#### EXCERPTED DATA:
=======

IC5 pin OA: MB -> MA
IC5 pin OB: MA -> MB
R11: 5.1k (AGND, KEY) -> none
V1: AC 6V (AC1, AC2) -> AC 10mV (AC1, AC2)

=======

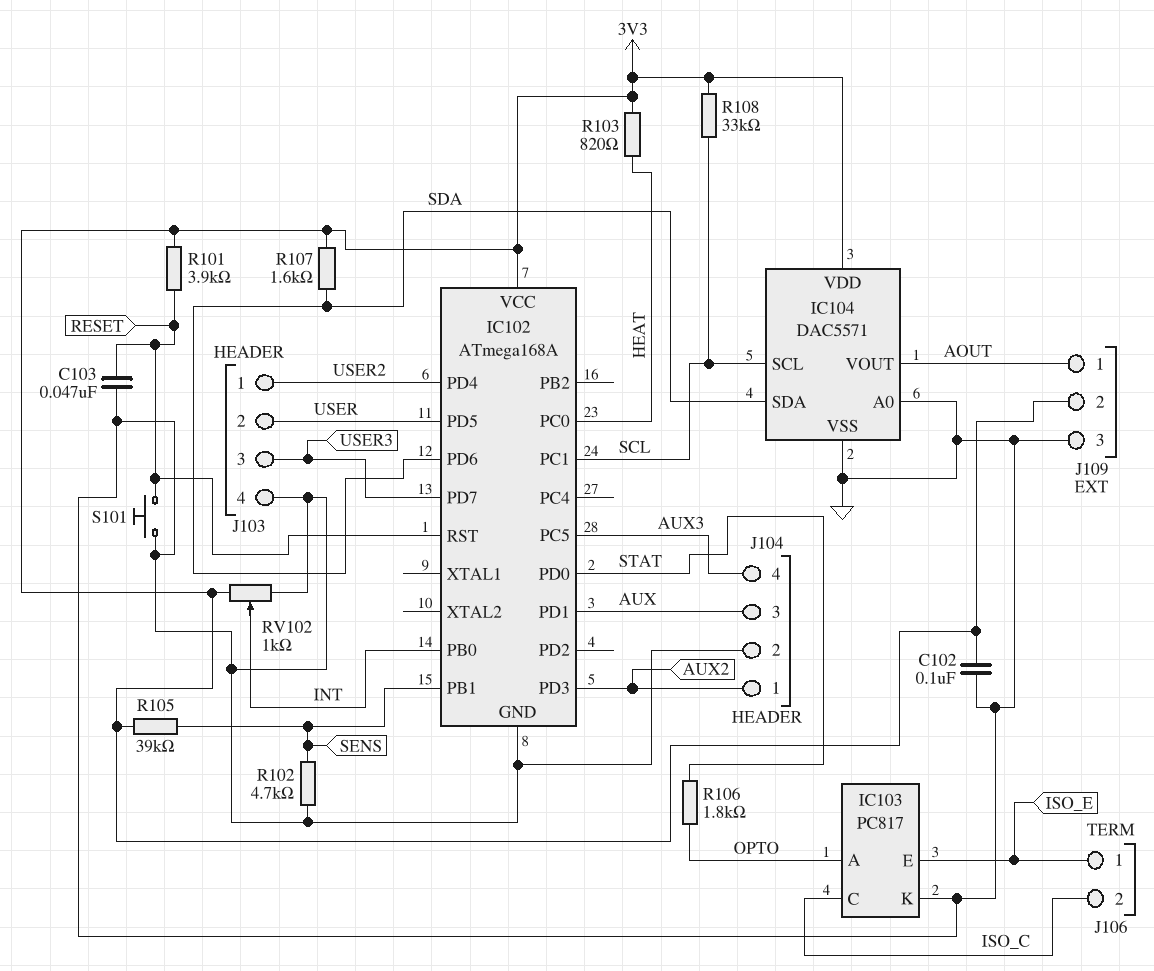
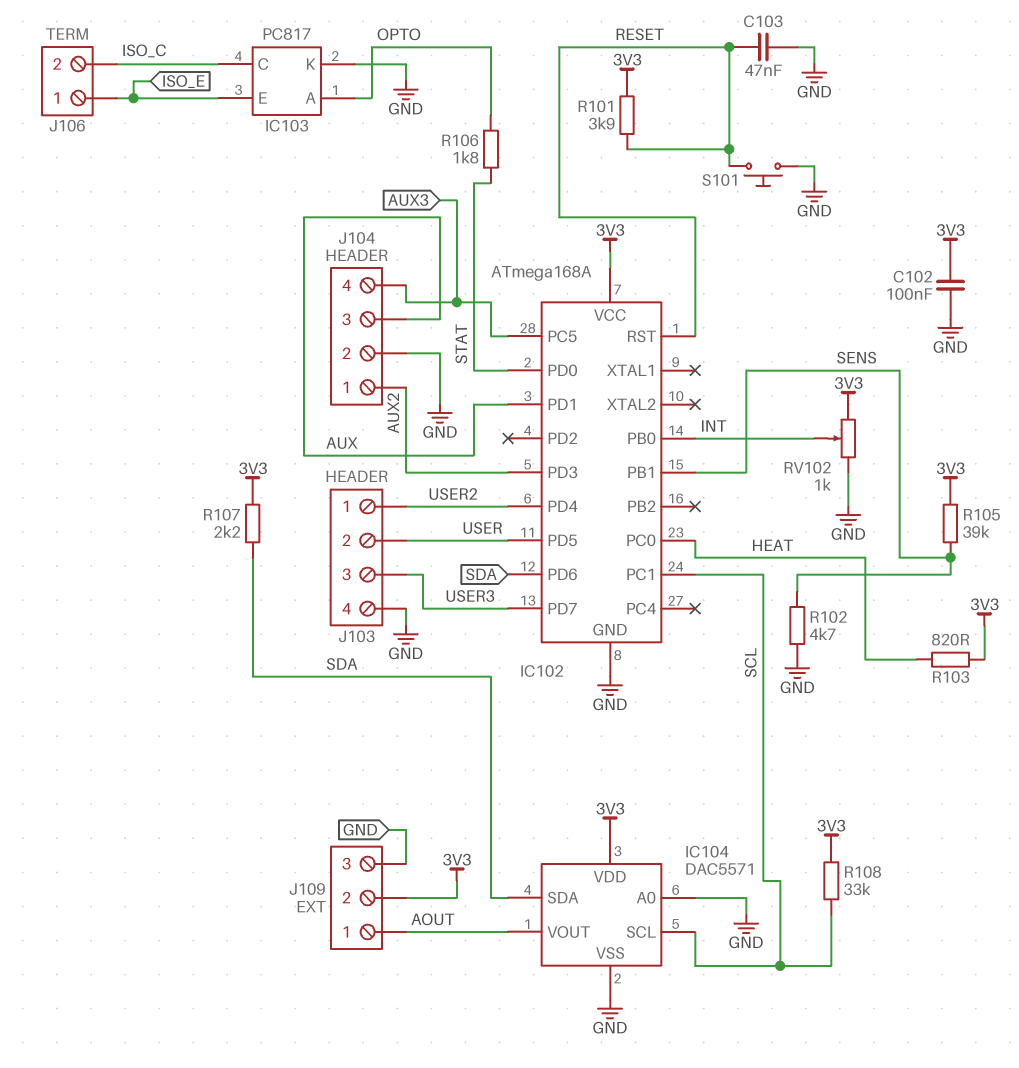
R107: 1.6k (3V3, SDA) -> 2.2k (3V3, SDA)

=======

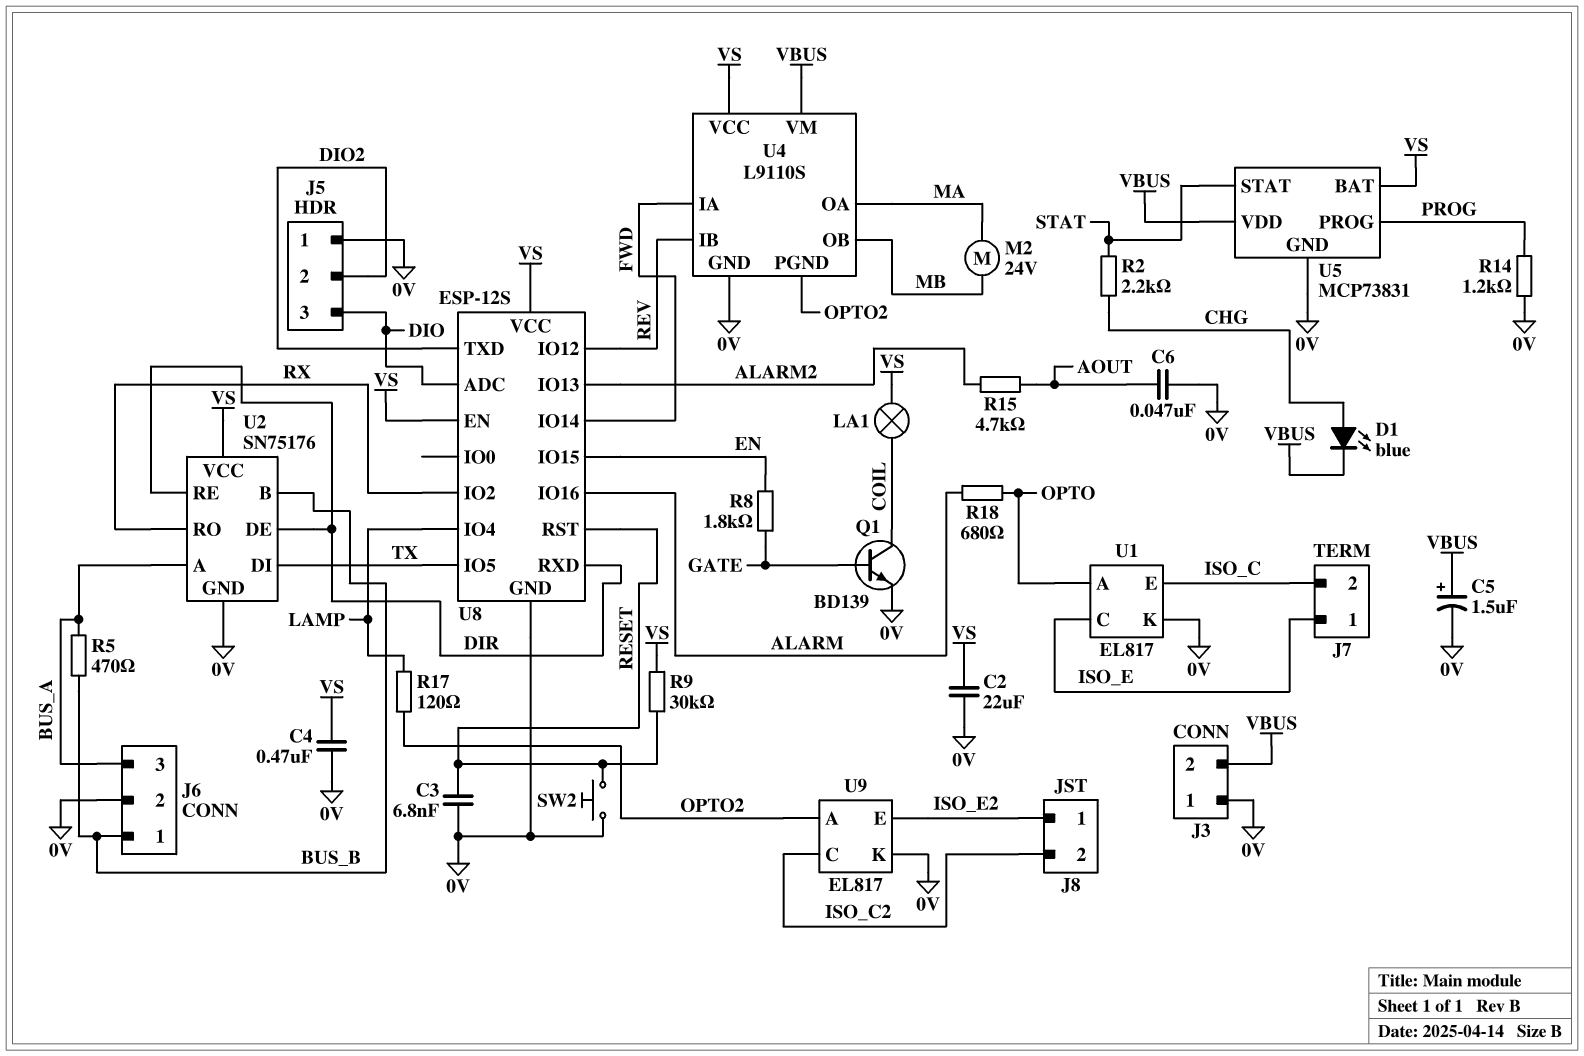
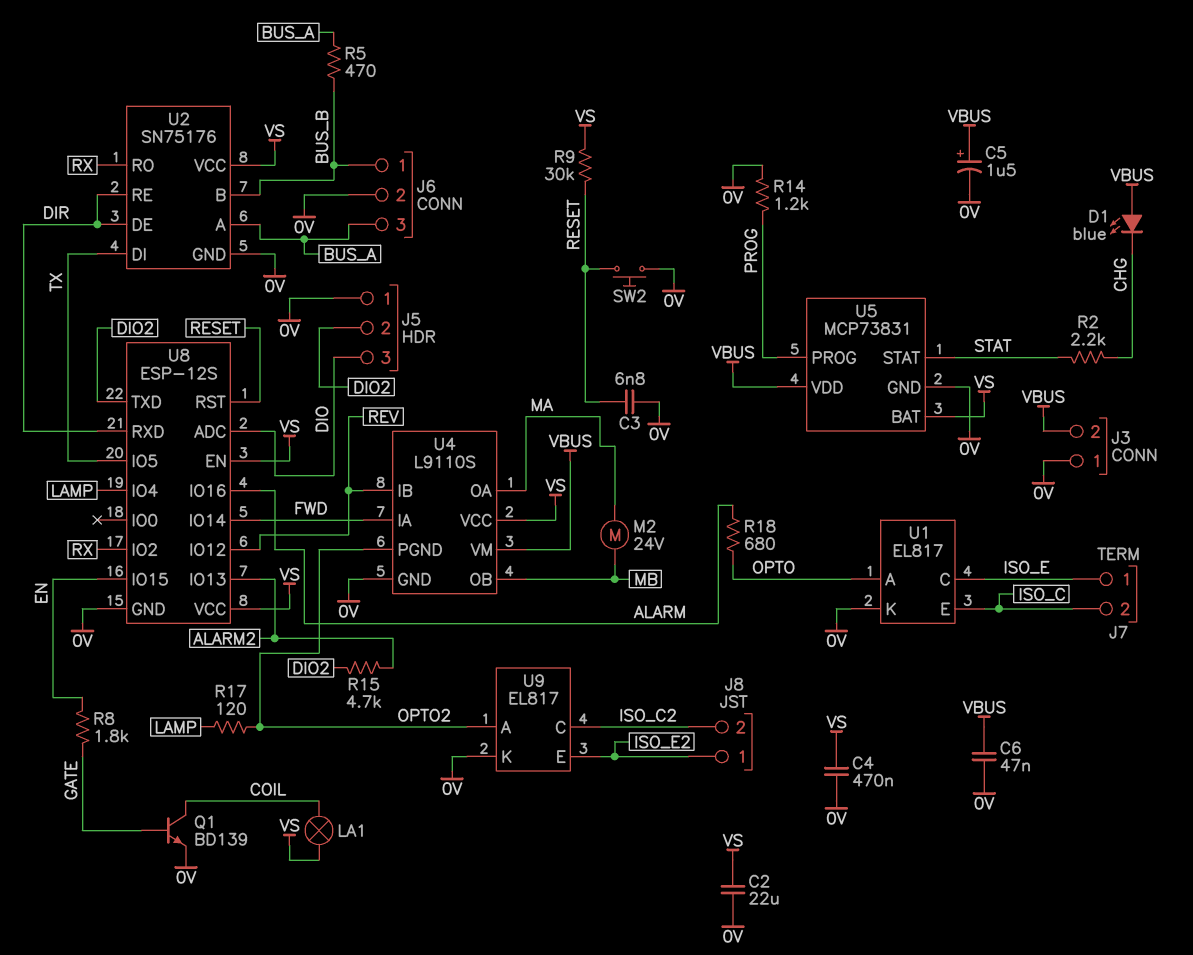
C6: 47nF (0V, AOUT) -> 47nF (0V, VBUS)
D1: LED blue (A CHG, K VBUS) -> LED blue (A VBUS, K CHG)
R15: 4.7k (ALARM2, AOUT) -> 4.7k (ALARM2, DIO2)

=======

#### PROBLEM STATEMENT:
If a line in the listing has "AOUT" in it, report that line.

#### RESPONSE:
C6: 47nF (0V, AOUT) -> 47nF (0V, VBUS)
R15: 4.7k (ALARM2, AOUT) -> 4.7k (ALARM2, DIO2)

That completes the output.